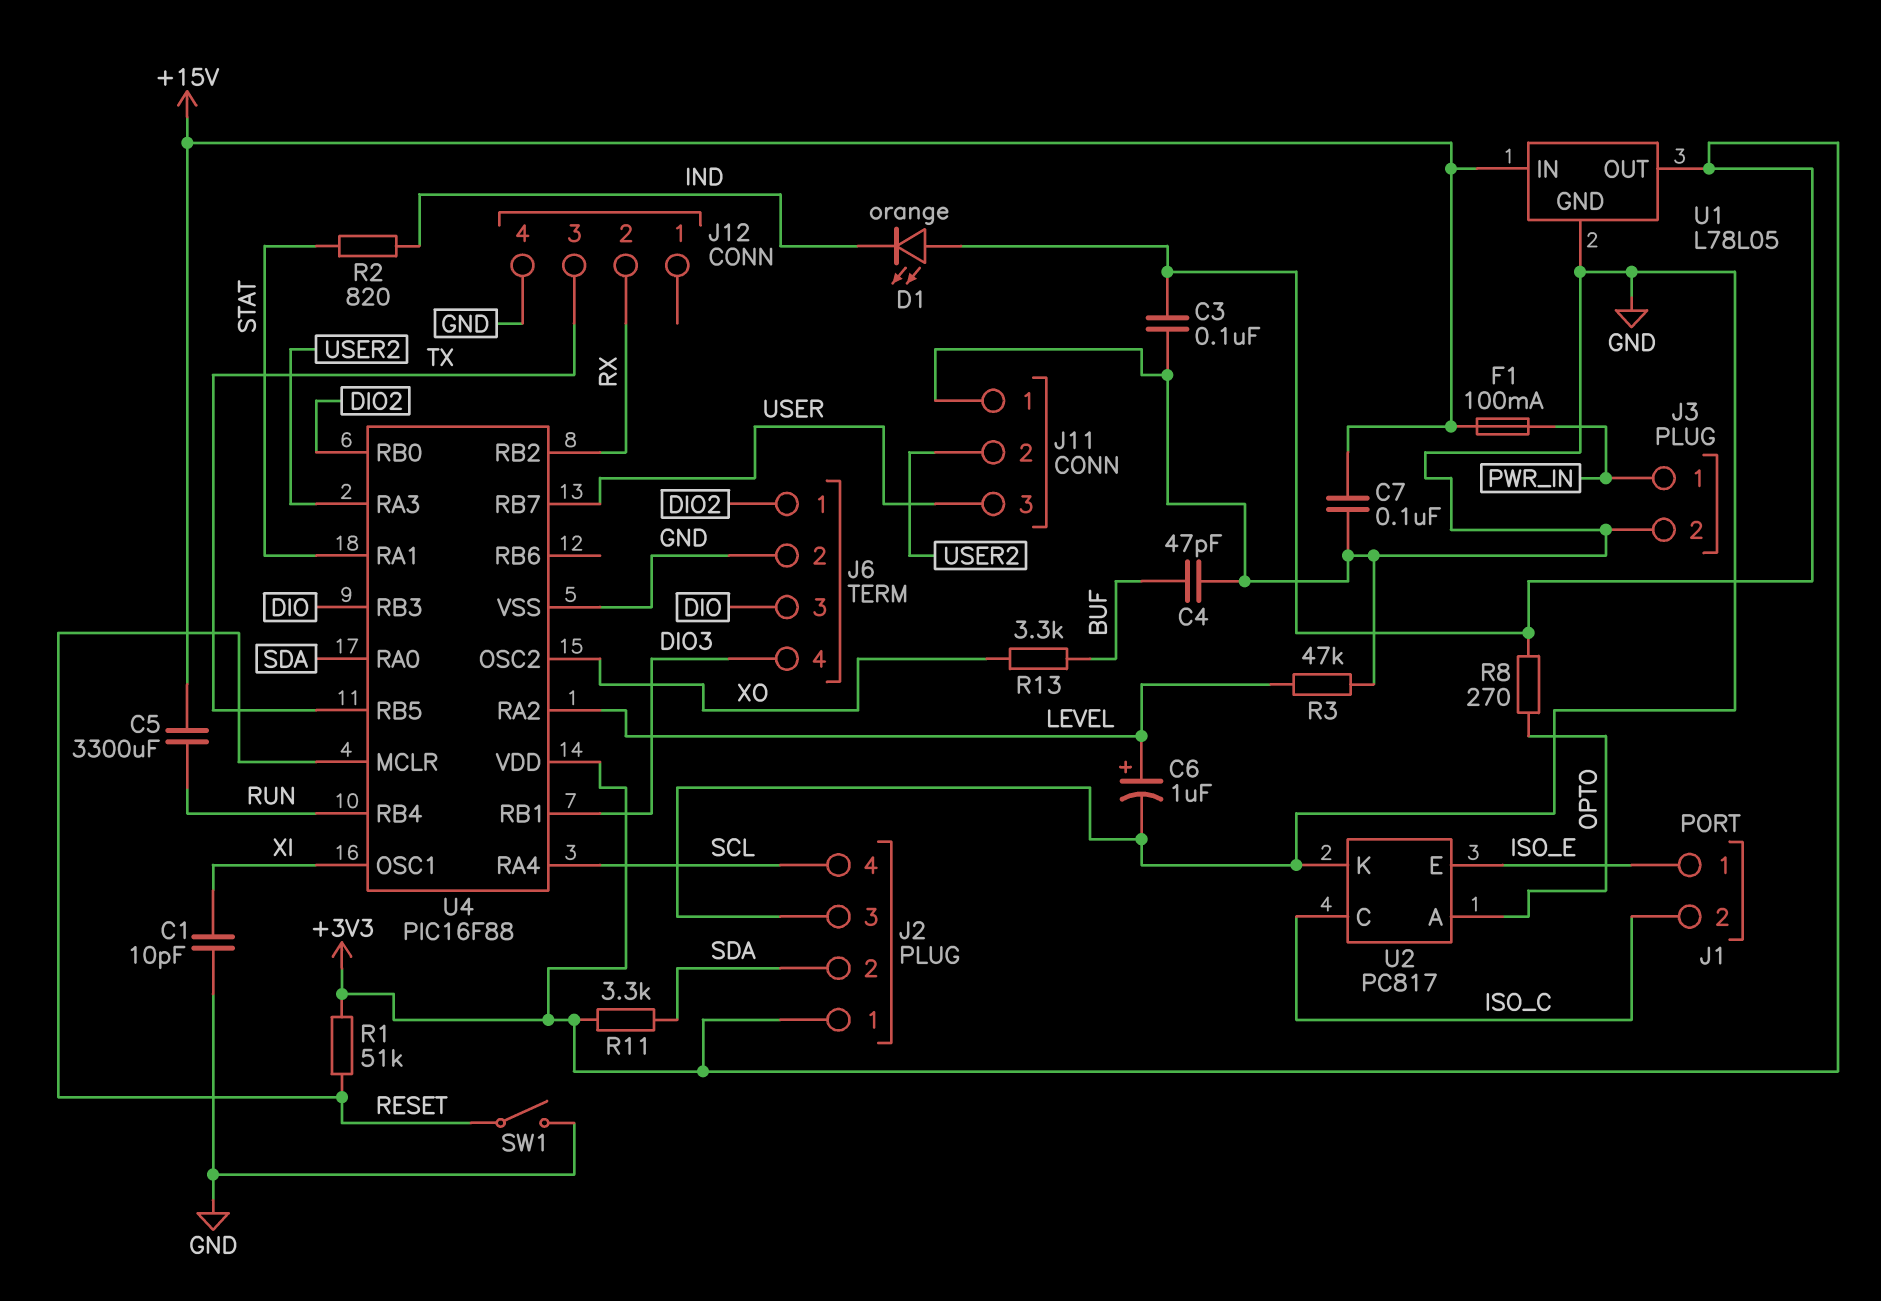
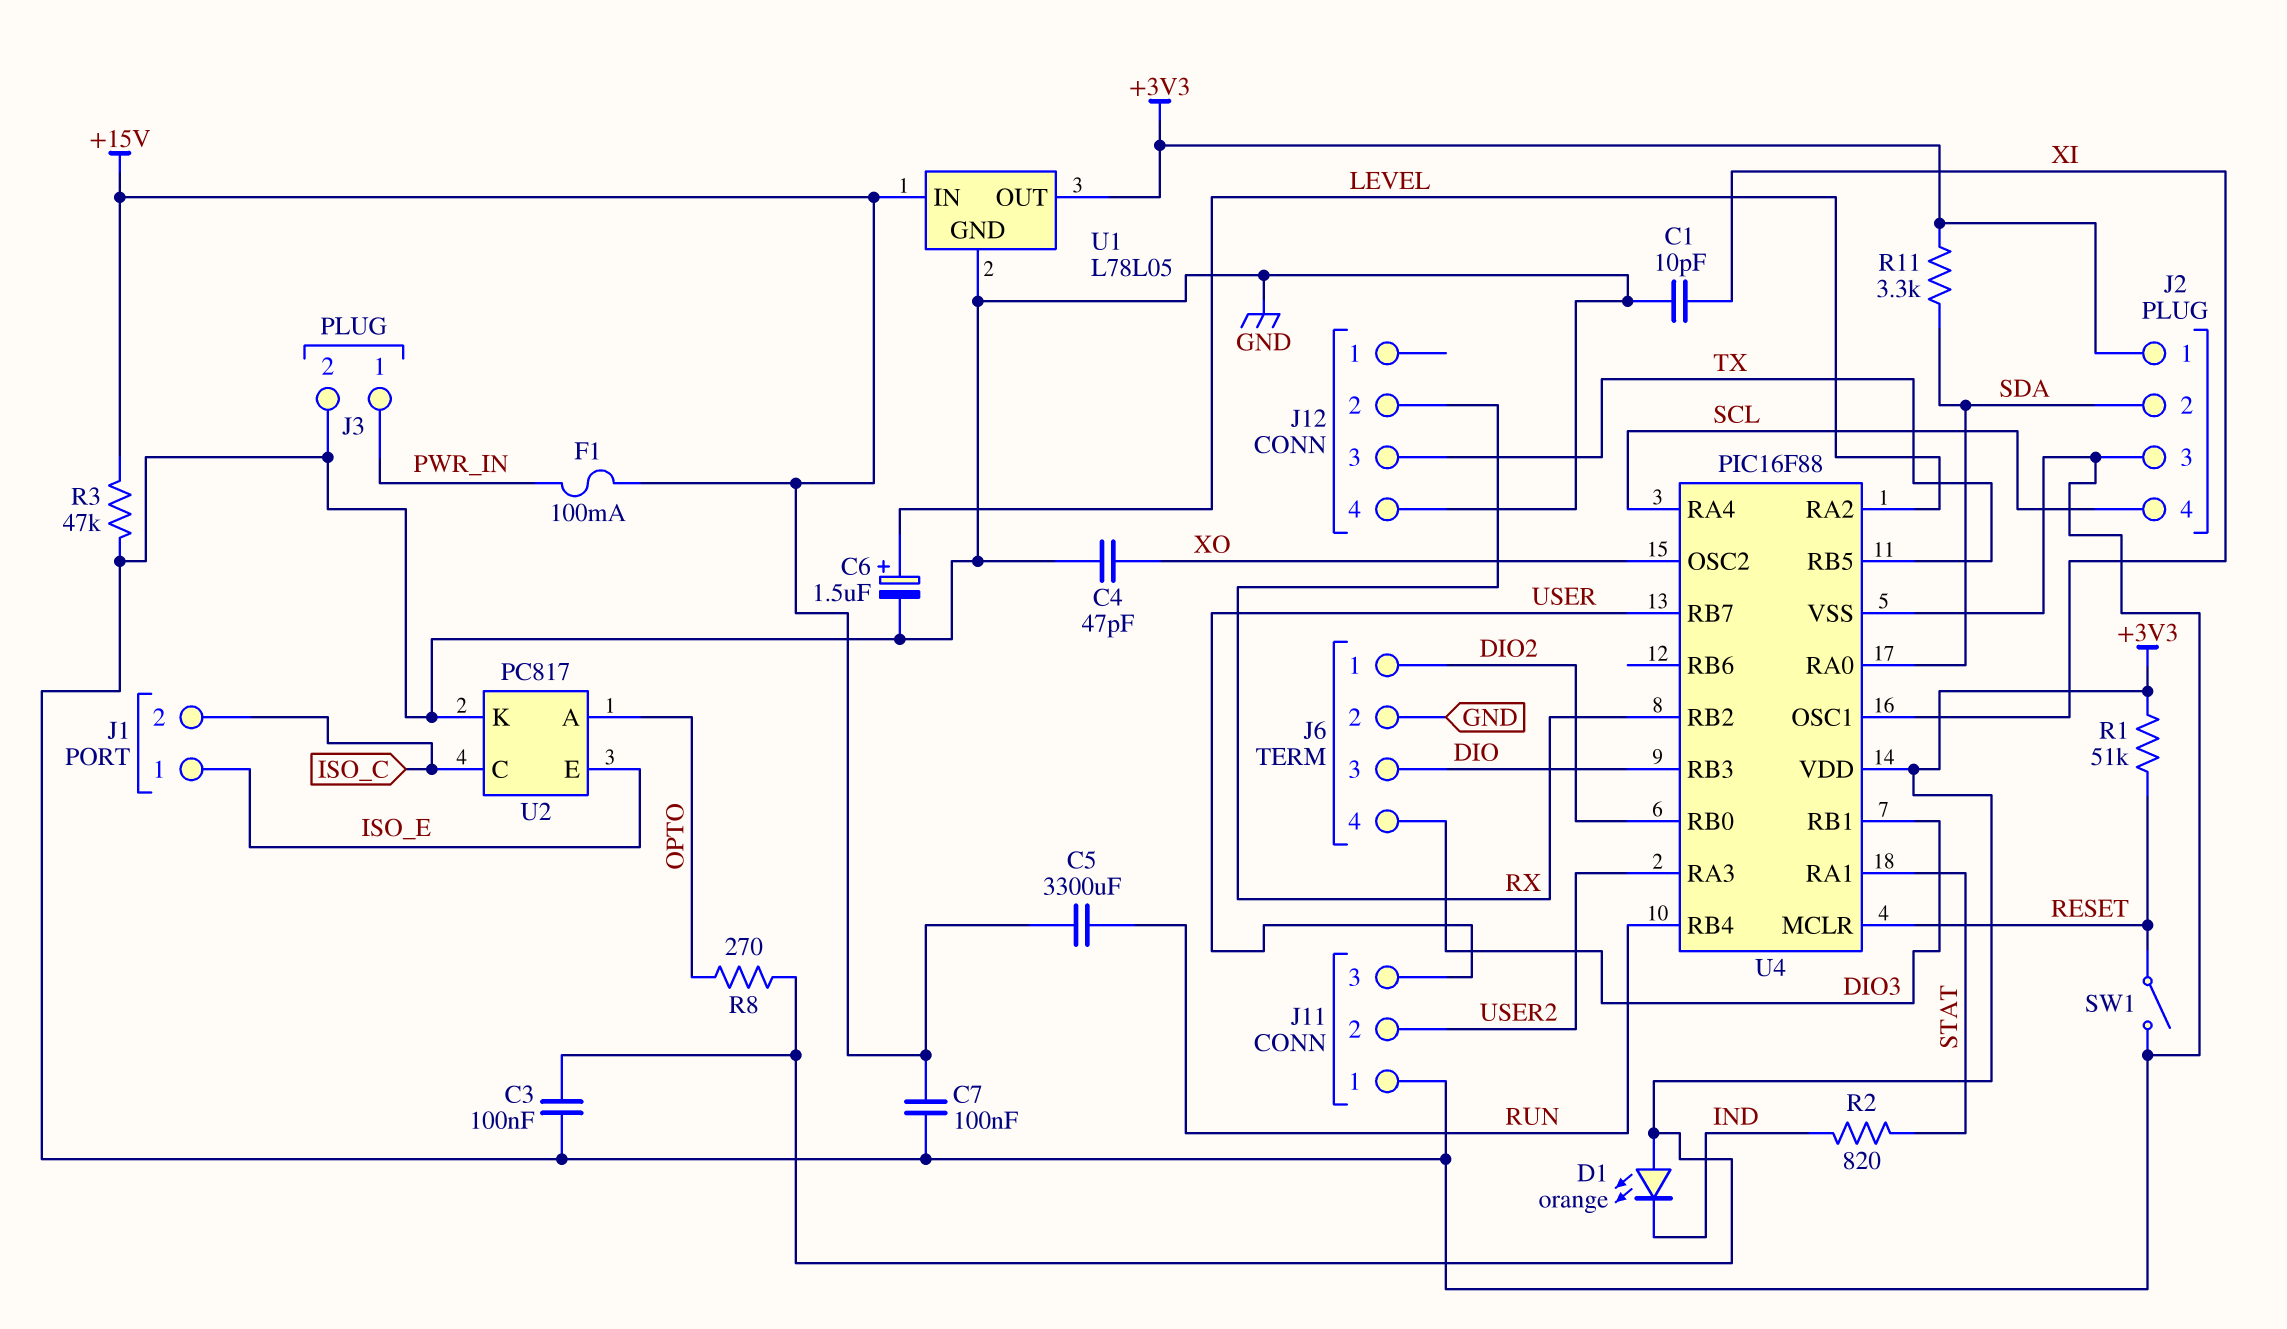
C4: 47pF (BUF, GND) -> 47pF (GND, XO)
C6: 1uF (plus LEVEL, minus GND) -> 1.5uF (plus LEVEL, minus GND)
R3: 47k (GND, LEVEL) -> 47k (+15V, GND)
R13: 3.3k (BUF, XO) -> none

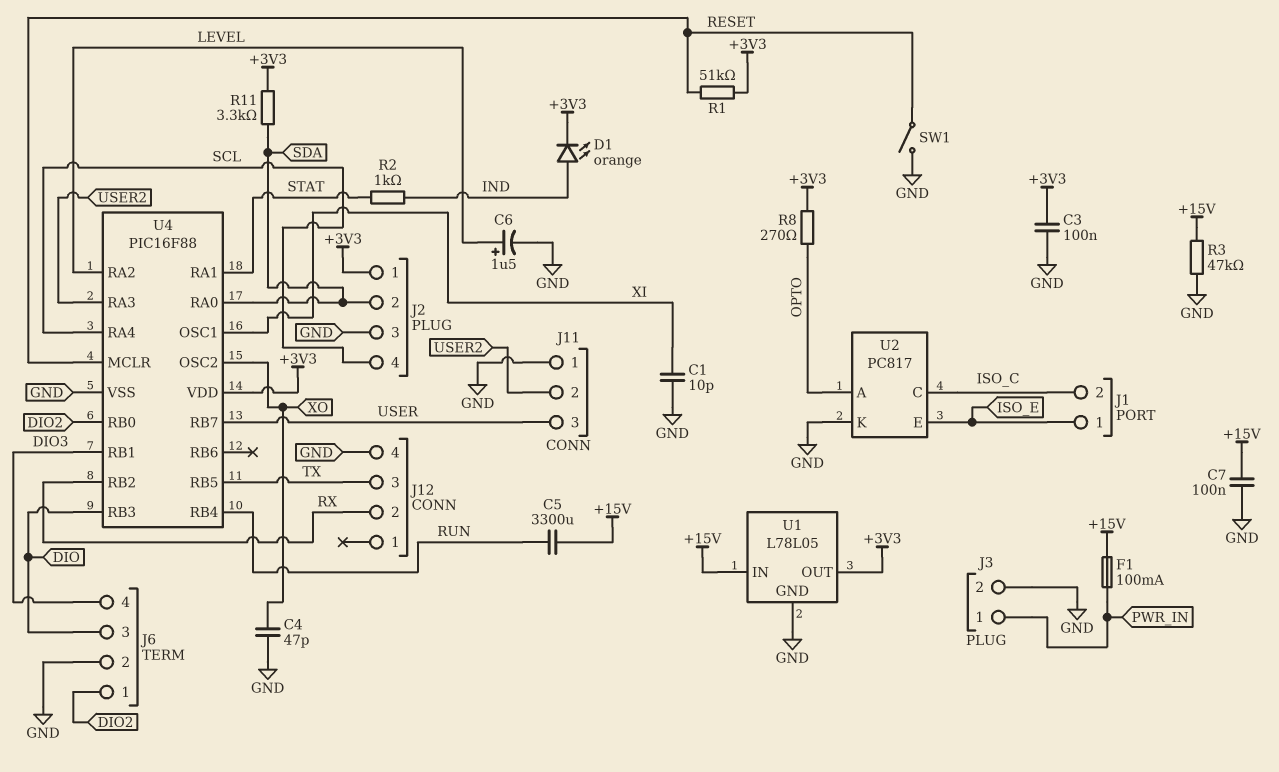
D1: LED orange (A +3V3, K IND) -> LED orange (A IND, K +3V3)
R2: 820 (IND, STAT) -> 1k (IND, STAT)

- - - - -

Nothing but the lines from the line with "R3: 47k (GND, LEVEL) -> 47k (+15V, GND)" through the last line of the data above should be printed, exactly as written and without pictures.

▸ **Task output**:
R3: 47k (GND, LEVEL) -> 47k (+15V, GND)
R13: 3.3k (BUF, XO) -> none

D1: LED orange (A +3V3, K IND) -> LED orange (A IND, K +3V3)
R2: 820 (IND, STAT) -> 1k (IND, STAT)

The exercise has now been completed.